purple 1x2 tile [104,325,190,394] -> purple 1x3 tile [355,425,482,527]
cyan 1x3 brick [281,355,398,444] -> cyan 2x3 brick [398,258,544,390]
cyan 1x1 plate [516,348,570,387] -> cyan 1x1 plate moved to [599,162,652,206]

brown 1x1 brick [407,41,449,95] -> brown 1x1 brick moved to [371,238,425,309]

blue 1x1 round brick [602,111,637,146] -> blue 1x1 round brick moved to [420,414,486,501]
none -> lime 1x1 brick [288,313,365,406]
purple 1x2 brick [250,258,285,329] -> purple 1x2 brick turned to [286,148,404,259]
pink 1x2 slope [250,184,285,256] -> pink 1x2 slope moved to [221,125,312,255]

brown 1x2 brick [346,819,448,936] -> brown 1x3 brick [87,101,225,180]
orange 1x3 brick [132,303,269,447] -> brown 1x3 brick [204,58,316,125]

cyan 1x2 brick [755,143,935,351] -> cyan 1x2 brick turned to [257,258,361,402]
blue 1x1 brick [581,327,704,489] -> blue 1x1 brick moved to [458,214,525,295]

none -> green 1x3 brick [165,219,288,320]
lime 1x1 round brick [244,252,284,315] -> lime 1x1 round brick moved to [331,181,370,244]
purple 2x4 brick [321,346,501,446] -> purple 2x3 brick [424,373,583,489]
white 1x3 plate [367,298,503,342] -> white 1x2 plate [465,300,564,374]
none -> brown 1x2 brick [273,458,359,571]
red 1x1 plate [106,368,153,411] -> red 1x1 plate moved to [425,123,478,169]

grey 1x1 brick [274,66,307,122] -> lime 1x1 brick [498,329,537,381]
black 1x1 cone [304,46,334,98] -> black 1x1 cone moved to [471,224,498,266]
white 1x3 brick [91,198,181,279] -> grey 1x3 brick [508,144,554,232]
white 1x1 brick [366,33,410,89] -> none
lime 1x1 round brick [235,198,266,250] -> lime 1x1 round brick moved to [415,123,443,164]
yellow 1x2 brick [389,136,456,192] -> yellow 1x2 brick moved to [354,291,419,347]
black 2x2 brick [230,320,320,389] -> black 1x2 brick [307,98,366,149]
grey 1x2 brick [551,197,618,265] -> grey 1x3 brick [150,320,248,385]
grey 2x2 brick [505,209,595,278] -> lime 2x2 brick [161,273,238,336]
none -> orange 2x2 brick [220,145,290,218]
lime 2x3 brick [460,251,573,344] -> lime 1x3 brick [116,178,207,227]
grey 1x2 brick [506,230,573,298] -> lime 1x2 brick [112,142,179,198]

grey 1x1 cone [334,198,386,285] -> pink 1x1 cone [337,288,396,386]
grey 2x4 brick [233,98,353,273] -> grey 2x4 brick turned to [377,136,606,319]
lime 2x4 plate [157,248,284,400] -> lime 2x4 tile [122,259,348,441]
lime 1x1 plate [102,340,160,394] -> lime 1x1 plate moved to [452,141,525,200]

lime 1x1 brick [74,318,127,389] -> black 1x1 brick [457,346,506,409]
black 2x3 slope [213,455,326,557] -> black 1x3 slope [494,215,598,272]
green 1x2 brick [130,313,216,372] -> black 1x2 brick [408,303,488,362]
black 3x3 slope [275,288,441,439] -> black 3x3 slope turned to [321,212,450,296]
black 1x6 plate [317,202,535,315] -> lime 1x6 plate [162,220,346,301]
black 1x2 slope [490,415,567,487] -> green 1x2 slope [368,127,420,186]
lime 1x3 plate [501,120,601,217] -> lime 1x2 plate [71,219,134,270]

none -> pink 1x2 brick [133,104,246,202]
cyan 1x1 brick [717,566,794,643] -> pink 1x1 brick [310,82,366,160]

_ _ _ _ _ _ _

▶ _Work to complete_: The whole of the data must be given back word for word.

▶ _Your solution_:
purple 1x2 tile [104,325,190,394] -> purple 1x3 tile [355,425,482,527]
cyan 1x3 brick [281,355,398,444] -> cyan 2x3 brick [398,258,544,390]
cyan 1x1 plate [516,348,570,387] -> cyan 1x1 plate moved to [599,162,652,206]

brown 1x1 brick [407,41,449,95] -> brown 1x1 brick moved to [371,238,425,309]

blue 1x1 round brick [602,111,637,146] -> blue 1x1 round brick moved to [420,414,486,501]
none -> lime 1x1 brick [288,313,365,406]
purple 1x2 brick [250,258,285,329] -> purple 1x2 brick turned to [286,148,404,259]
pink 1x2 slope [250,184,285,256] -> pink 1x2 slope moved to [221,125,312,255]

brown 1x2 brick [346,819,448,936] -> brown 1x3 brick [87,101,225,180]
orange 1x3 brick [132,303,269,447] -> brown 1x3 brick [204,58,316,125]

cyan 1x2 brick [755,143,935,351] -> cyan 1x2 brick turned to [257,258,361,402]
blue 1x1 brick [581,327,704,489] -> blue 1x1 brick moved to [458,214,525,295]

none -> green 1x3 brick [165,219,288,320]
lime 1x1 round brick [244,252,284,315] -> lime 1x1 round brick moved to [331,181,370,244]
purple 2x4 brick [321,346,501,446] -> purple 2x3 brick [424,373,583,489]
white 1x3 plate [367,298,503,342] -> white 1x2 plate [465,300,564,374]
none -> brown 1x2 brick [273,458,359,571]
red 1x1 plate [106,368,153,411] -> red 1x1 plate moved to [425,123,478,169]

grey 1x1 brick [274,66,307,122] -> lime 1x1 brick [498,329,537,381]
black 1x1 cone [304,46,334,98] -> black 1x1 cone moved to [471,224,498,266]
white 1x3 brick [91,198,181,279] -> grey 1x3 brick [508,144,554,232]
white 1x1 brick [366,33,410,89] -> none
lime 1x1 round brick [235,198,266,250] -> lime 1x1 round brick moved to [415,123,443,164]
yellow 1x2 brick [389,136,456,192] -> yellow 1x2 brick moved to [354,291,419,347]
black 2x2 brick [230,320,320,389] -> black 1x2 brick [307,98,366,149]
grey 1x2 brick [551,197,618,265] -> grey 1x3 brick [150,320,248,385]
grey 2x2 brick [505,209,595,278] -> lime 2x2 brick [161,273,238,336]
none -> orange 2x2 brick [220,145,290,218]
lime 2x3 brick [460,251,573,344] -> lime 1x3 brick [116,178,207,227]
grey 1x2 brick [506,230,573,298] -> lime 1x2 brick [112,142,179,198]

grey 1x1 cone [334,198,386,285] -> pink 1x1 cone [337,288,396,386]
grey 2x4 brick [233,98,353,273] -> grey 2x4 brick turned to [377,136,606,319]
lime 2x4 plate [157,248,284,400] -> lime 2x4 tile [122,259,348,441]
lime 1x1 plate [102,340,160,394] -> lime 1x1 plate moved to [452,141,525,200]

lime 1x1 brick [74,318,127,389] -> black 1x1 brick [457,346,506,409]
black 2x3 slope [213,455,326,557] -> black 1x3 slope [494,215,598,272]
green 1x2 brick [130,313,216,372] -> black 1x2 brick [408,303,488,362]
black 3x3 slope [275,288,441,439] -> black 3x3 slope turned to [321,212,450,296]
black 1x6 plate [317,202,535,315] -> lime 1x6 plate [162,220,346,301]
black 1x2 slope [490,415,567,487] -> green 1x2 slope [368,127,420,186]
lime 1x3 plate [501,120,601,217] -> lime 1x2 plate [71,219,134,270]

none -> pink 1x2 brick [133,104,246,202]
cyan 1x1 brick [717,566,794,643] -> pink 1x1 brick [310,82,366,160]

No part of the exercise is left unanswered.